▶ _Work required_
Print the lines below from the line with "CN101 pin 1: SDA -> 3V3" to the line with "SW101: switch (3V3, LEVEL)" exactly, keeping both ends, and print no pictures.

- - - - -

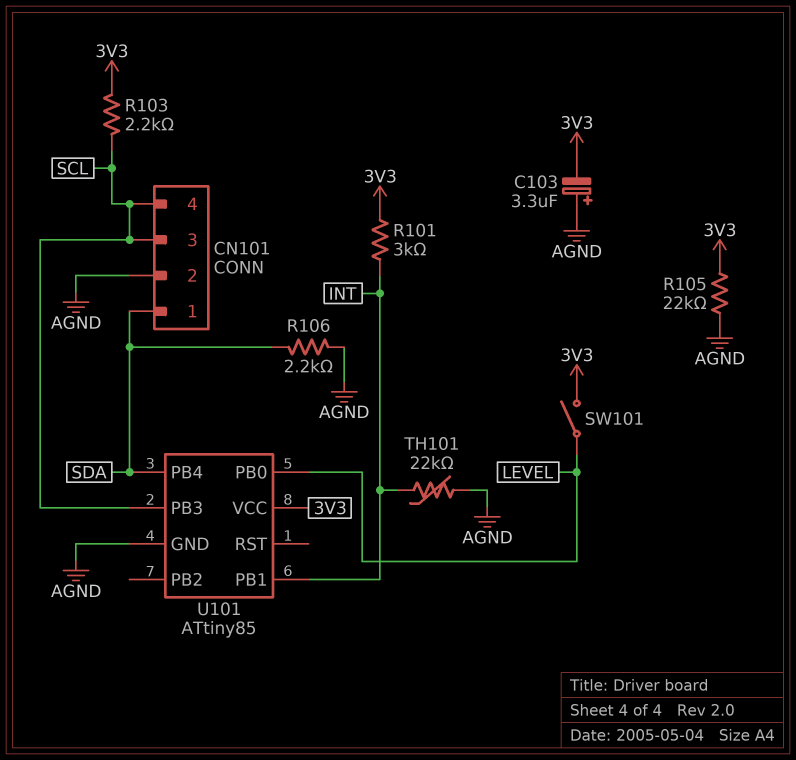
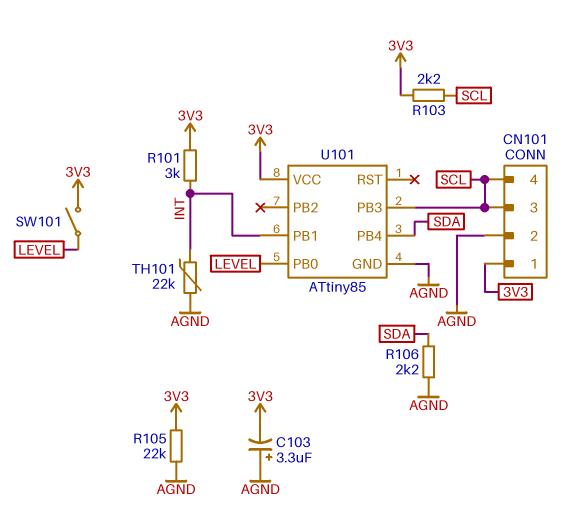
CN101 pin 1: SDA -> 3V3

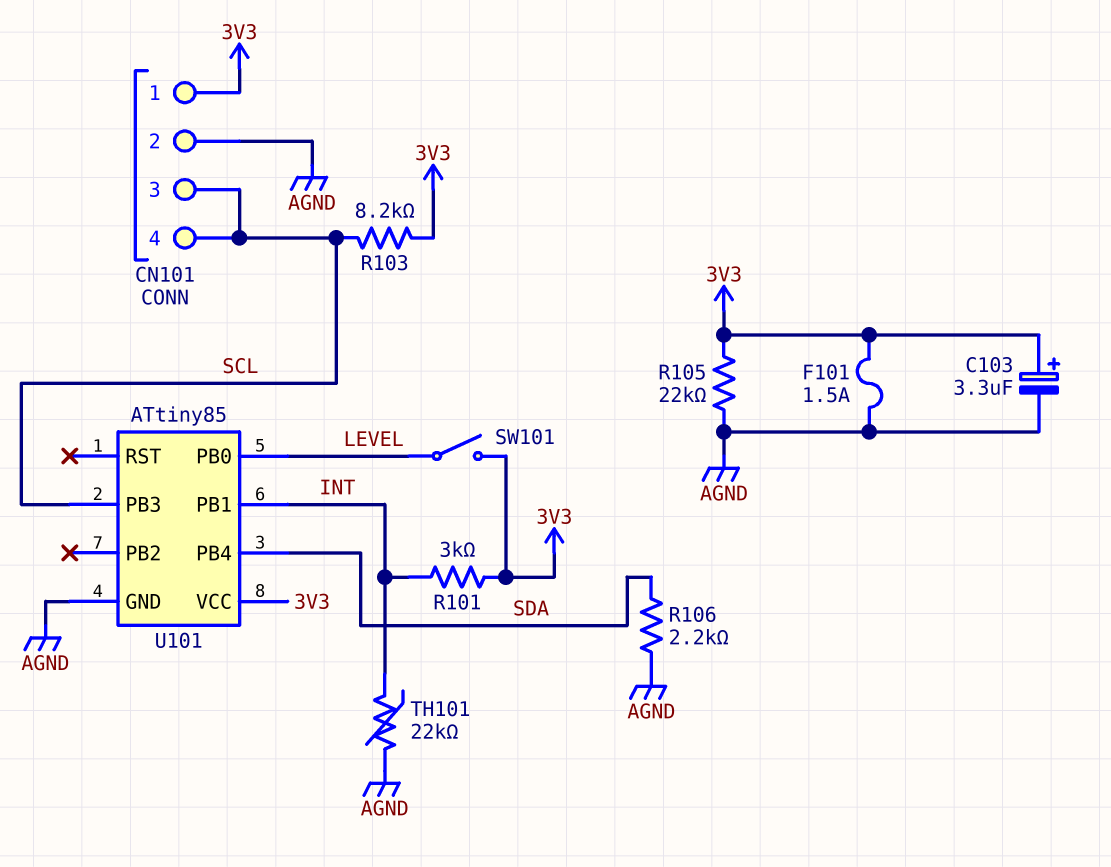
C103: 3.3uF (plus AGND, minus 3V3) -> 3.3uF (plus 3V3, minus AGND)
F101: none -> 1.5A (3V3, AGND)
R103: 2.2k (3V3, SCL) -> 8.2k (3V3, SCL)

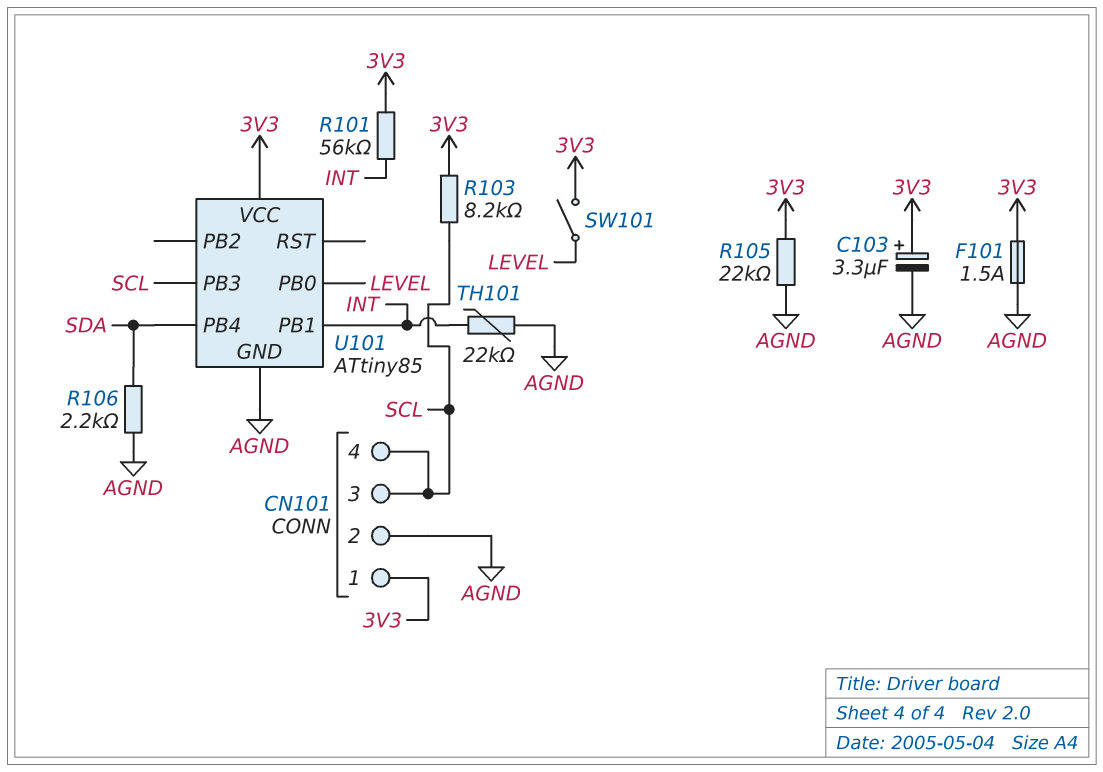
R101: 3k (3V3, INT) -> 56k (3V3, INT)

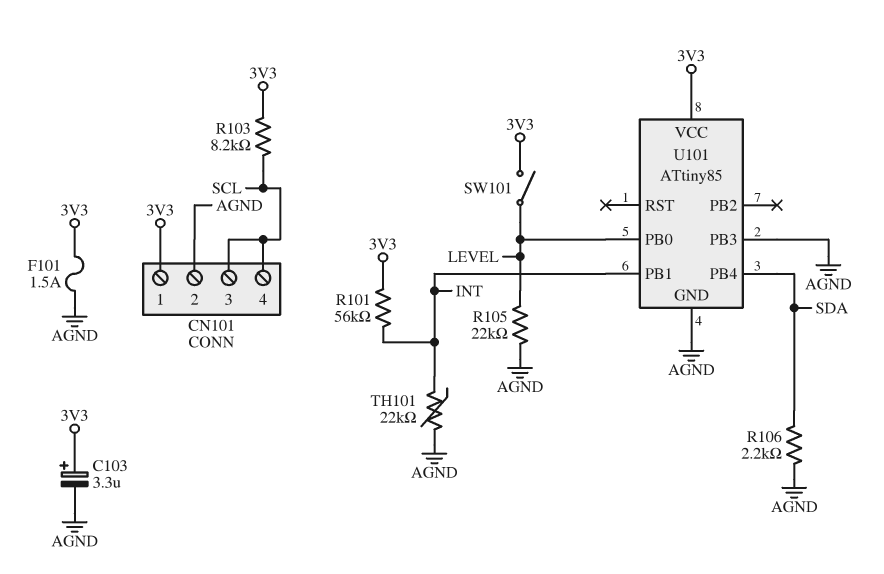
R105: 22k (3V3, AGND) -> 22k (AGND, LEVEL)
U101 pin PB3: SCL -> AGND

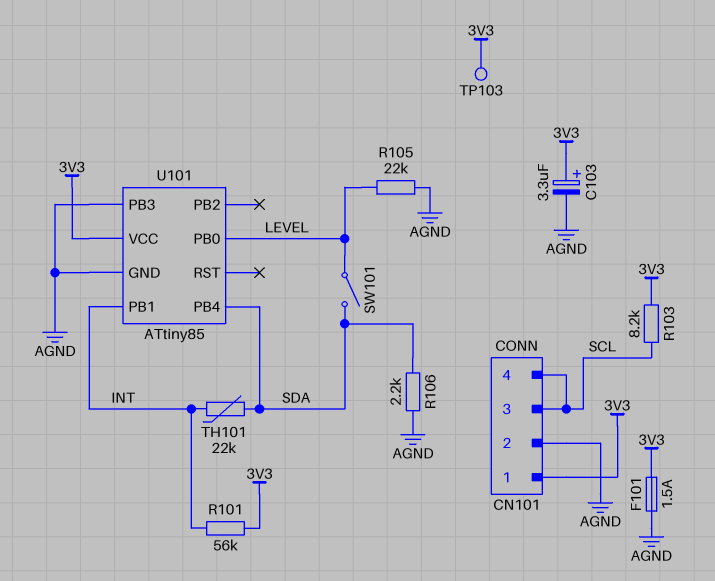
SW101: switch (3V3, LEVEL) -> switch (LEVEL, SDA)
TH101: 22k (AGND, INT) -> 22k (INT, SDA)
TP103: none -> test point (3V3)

- - - - -

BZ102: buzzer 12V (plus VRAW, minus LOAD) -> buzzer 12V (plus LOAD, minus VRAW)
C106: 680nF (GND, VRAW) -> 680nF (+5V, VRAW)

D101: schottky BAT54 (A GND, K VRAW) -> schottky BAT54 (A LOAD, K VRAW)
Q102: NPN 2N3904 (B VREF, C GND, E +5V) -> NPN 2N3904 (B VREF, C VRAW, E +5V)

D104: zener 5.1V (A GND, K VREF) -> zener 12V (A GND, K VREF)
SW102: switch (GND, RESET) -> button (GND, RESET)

- - - - -

▶ _Written reply_
CN101 pin 1: SDA -> 3V3

C103: 3.3uF (plus AGND, minus 3V3) -> 3.3uF (plus 3V3, minus AGND)
F101: none -> 1.5A (3V3, AGND)
R103: 2.2k (3V3, SCL) -> 8.2k (3V3, SCL)

R101: 3k (3V3, INT) -> 56k (3V3, INT)

R105: 22k (3V3, AGND) -> 22k (AGND, LEVEL)
U101 pin PB3: SCL -> AGND

SW101: switch (3V3, LEVEL) -> switch (LEVEL, SDA)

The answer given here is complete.